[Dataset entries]
-.-.-

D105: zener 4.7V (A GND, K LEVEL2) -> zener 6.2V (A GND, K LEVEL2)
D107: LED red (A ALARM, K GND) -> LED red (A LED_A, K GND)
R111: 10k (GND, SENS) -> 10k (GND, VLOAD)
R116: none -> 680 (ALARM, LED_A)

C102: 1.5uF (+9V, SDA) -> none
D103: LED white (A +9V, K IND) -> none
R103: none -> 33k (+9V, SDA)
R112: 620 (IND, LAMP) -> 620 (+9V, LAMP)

-.-.-

• **WHAT IS BEING ASKED**: Copy out the full set of records precisely, leaving nothing out.

• **SOLUTION BELOW**:
D105: zener 4.7V (A GND, K LEVEL2) -> zener 6.2V (A GND, K LEVEL2)
D107: LED red (A ALARM, K GND) -> LED red (A LED_A, K GND)
R111: 10k (GND, SENS) -> 10k (GND, VLOAD)
R116: none -> 680 (ALARM, LED_A)

C102: 1.5uF (+9V, SDA) -> none
D103: LED white (A +9V, K IND) -> none
R103: none -> 33k (+9V, SDA)
R112: 620 (IND, LAMP) -> 620 (+9V, LAMP)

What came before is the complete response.